* [What you will do] Print all of the records below again without a single difference.
====== Data for analysis
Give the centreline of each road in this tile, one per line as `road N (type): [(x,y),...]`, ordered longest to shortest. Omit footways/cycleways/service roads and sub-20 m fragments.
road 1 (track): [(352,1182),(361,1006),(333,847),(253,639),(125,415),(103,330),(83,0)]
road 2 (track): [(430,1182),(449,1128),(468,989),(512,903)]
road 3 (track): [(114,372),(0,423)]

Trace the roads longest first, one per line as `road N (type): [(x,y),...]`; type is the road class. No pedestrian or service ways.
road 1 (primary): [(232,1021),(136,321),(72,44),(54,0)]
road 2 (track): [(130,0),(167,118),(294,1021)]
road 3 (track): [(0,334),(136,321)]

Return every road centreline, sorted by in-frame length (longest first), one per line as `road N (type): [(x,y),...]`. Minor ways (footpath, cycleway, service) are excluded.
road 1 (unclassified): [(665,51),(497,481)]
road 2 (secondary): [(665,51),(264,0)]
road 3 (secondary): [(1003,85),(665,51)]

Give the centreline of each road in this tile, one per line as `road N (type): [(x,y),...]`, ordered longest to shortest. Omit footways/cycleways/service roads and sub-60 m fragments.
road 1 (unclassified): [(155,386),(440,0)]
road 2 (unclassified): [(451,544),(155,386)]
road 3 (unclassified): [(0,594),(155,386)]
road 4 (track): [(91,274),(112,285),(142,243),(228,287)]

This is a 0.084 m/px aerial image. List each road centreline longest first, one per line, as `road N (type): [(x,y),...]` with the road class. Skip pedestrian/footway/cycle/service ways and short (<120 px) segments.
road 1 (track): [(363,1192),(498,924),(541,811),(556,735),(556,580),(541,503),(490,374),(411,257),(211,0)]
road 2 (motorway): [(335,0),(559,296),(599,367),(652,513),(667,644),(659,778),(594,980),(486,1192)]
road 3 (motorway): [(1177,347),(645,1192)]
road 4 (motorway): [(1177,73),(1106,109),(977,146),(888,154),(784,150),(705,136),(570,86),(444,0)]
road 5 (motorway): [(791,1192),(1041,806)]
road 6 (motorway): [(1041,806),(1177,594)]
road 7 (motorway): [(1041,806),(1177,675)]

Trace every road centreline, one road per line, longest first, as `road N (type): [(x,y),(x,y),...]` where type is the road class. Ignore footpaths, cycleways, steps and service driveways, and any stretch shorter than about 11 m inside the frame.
============
* [Exercise output]
Give the centreline of each road in this tile, one per line as `road N (type): [(x,y),...]`, ordered longest to shortest. Omit footways/cycleways/service roads and sub-20 m fragments.
road 1 (track): [(352,1182),(361,1006),(333,847),(253,639),(125,415),(103,330),(83,0)]
road 2 (track): [(430,1182),(449,1128),(468,989),(512,903)]
road 3 (track): [(114,372),(0,423)]

Trace the roads longest first, one per line as `road N (type): [(x,y),...]`; type is the road class. No pedestrian or service ways.
road 1 (primary): [(232,1021),(136,321),(72,44),(54,0)]
road 2 (track): [(130,0),(167,118),(294,1021)]
road 3 (track): [(0,334),(136,321)]

Return every road centreline, sorted by in-frame length (longest first), one per line as `road N (type): [(x,y),...]`. Minor ways (footpath, cycleway, service) are excluded.
road 1 (unclassified): [(665,51),(497,481)]
road 2 (secondary): [(665,51),(264,0)]
road 3 (secondary): [(1003,85),(665,51)]

Give the centreline of each road in this tile, one per line as `road N (type): [(x,y),...]`, ordered longest to shortest. Omit footways/cycleways/service roads and sub-60 m fragments.
road 1 (unclassified): [(155,386),(440,0)]
road 2 (unclassified): [(451,544),(155,386)]
road 3 (unclassified): [(0,594),(155,386)]
road 4 (track): [(91,274),(112,285),(142,243),(228,287)]

This is a 0.084 m/px aerial image. List each road centreline longest first, one per line, as `road N (type): [(x,y),...]` with the road class. Skip pedestrian/footway/cycle/service ways and short (<120 px) segments.
road 1 (track): [(363,1192),(498,924),(541,811),(556,735),(556,580),(541,503),(490,374),(411,257),(211,0)]
road 2 (motorway): [(335,0),(559,296),(599,367),(652,513),(667,644),(659,778),(594,980),(486,1192)]
road 3 (motorway): [(1177,347),(645,1192)]
road 4 (motorway): [(1177,73),(1106,109),(977,146),(888,154),(784,150),(705,136),(570,86),(444,0)]
road 5 (motorway): [(791,1192),(1041,806)]
road 6 (motorway): [(1041,806),(1177,594)]
road 7 (motorway): [(1041,806),(1177,675)]

Trace every road centreline, one road per line, longest first, as `road N (type): [(x,y),(x,y),...]` where type is the road class. Ignore footpaths, cycleways, steps and service driveways, and any stretch shorter than about 11 m inside the frame.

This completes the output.